- _THE PROBLEM_
Starting with the line that contains "Outline any instance of stroma.", write out each line through the end of the listing, unchanged. Output nothing else.

──────────

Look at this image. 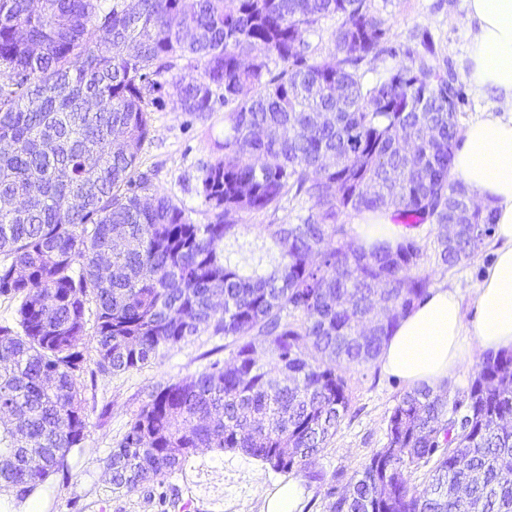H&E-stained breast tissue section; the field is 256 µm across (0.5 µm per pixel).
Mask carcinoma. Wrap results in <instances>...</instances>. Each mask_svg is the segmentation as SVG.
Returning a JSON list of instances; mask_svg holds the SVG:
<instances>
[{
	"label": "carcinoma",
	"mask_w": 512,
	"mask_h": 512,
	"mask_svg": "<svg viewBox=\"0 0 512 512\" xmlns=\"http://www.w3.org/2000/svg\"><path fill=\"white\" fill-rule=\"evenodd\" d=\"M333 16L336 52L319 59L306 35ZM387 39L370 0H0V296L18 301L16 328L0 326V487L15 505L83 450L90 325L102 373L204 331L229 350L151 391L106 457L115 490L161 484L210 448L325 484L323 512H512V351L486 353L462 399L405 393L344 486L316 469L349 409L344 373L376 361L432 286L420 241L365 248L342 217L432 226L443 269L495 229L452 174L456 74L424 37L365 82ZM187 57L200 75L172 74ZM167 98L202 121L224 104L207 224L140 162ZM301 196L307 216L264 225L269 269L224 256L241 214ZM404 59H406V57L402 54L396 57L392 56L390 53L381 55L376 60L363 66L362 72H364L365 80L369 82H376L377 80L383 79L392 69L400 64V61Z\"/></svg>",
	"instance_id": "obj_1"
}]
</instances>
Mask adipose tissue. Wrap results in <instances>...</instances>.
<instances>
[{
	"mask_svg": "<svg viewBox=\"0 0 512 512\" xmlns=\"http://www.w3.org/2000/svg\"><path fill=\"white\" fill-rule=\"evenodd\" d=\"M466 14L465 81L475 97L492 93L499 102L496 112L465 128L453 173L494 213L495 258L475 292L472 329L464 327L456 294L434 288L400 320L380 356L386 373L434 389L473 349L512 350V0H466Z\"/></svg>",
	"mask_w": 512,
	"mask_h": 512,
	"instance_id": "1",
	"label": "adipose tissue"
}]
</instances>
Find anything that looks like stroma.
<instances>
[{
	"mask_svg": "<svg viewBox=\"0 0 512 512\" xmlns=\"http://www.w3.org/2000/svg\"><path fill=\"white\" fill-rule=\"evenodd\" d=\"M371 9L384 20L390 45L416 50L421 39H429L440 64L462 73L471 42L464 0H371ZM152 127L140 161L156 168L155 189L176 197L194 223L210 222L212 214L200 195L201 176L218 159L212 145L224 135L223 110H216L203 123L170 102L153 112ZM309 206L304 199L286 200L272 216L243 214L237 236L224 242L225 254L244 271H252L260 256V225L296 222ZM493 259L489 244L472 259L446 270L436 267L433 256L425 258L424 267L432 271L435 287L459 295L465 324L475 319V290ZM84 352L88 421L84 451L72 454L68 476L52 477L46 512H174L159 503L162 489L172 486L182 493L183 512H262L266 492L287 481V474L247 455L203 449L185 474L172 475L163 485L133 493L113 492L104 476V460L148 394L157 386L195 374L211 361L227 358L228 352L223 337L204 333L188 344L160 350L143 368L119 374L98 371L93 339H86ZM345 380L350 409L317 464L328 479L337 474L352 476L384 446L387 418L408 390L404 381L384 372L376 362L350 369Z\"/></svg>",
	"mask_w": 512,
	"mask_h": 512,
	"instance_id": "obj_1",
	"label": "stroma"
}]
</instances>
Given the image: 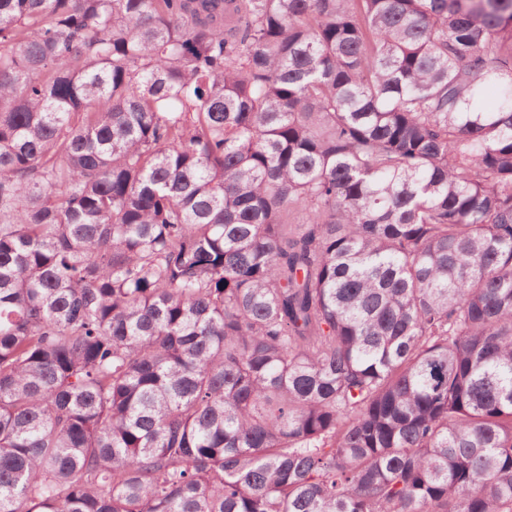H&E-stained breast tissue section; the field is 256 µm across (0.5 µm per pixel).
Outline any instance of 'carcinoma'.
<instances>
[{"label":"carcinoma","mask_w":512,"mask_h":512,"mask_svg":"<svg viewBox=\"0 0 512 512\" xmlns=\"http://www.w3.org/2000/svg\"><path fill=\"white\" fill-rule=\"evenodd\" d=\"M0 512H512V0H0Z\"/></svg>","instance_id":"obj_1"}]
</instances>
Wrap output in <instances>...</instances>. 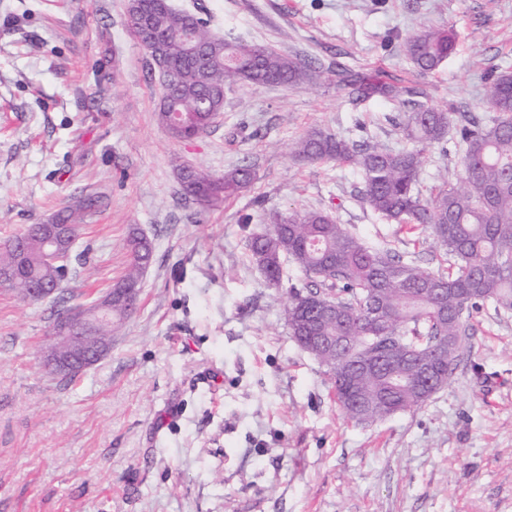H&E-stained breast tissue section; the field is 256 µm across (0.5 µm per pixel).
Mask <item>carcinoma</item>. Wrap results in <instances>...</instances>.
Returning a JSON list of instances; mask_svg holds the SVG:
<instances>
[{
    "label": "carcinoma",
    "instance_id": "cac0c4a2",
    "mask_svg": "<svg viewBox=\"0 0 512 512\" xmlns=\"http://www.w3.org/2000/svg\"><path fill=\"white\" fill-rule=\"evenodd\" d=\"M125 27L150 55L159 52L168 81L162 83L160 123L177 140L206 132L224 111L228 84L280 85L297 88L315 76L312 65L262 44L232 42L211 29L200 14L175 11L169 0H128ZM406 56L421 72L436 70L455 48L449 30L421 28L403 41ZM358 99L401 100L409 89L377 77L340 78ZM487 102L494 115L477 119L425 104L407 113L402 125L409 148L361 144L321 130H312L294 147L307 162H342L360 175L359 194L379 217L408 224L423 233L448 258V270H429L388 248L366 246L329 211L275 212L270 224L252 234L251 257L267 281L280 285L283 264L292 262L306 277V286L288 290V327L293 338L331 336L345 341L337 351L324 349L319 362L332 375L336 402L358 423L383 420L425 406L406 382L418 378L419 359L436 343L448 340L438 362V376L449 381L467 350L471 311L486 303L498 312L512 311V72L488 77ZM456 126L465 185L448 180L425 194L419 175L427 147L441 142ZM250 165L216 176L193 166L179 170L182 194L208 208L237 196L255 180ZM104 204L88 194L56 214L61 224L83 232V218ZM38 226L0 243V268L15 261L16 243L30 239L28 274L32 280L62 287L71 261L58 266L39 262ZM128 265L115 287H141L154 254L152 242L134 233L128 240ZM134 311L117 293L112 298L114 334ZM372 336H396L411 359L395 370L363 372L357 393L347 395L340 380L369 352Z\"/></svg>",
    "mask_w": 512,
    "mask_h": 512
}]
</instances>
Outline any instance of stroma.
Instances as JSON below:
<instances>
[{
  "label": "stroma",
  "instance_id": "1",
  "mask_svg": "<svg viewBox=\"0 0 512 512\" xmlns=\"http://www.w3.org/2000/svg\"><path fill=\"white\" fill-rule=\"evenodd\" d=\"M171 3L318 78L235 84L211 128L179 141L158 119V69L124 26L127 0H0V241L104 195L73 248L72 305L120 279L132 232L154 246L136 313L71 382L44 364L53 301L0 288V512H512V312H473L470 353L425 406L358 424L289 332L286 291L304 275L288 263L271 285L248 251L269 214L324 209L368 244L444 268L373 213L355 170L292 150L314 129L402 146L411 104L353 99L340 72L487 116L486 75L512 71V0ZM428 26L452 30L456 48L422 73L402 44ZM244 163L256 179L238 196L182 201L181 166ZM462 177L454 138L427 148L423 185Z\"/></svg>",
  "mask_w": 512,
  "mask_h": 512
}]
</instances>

──────────

- _SOLUTION FOR THIS TASK_
Outline any instance of stroma.
Instances as JSON below:
<instances>
[{
  "label": "stroma",
  "instance_id": "1",
  "mask_svg": "<svg viewBox=\"0 0 512 512\" xmlns=\"http://www.w3.org/2000/svg\"><path fill=\"white\" fill-rule=\"evenodd\" d=\"M171 3L318 78L235 84L211 128L179 141L158 119V69L124 26L127 0H0V241L104 195L73 248L72 305L120 279L132 232L154 246L136 313L71 382L44 364L53 301L0 288V512H512V312H473L470 353L425 406L358 424L289 332L286 291L304 275L288 263L271 285L248 251L269 214L324 209L368 244L444 268L373 213L355 170L292 150L314 129L402 146L411 104L353 99L340 72L487 116L486 75L512 71V0ZM428 26L452 30L456 48L422 73L402 44ZM244 163L256 179L238 196L182 201L181 166ZM462 177L454 138L427 148L423 185Z\"/></svg>",
  "mask_w": 512,
  "mask_h": 512
}]
</instances>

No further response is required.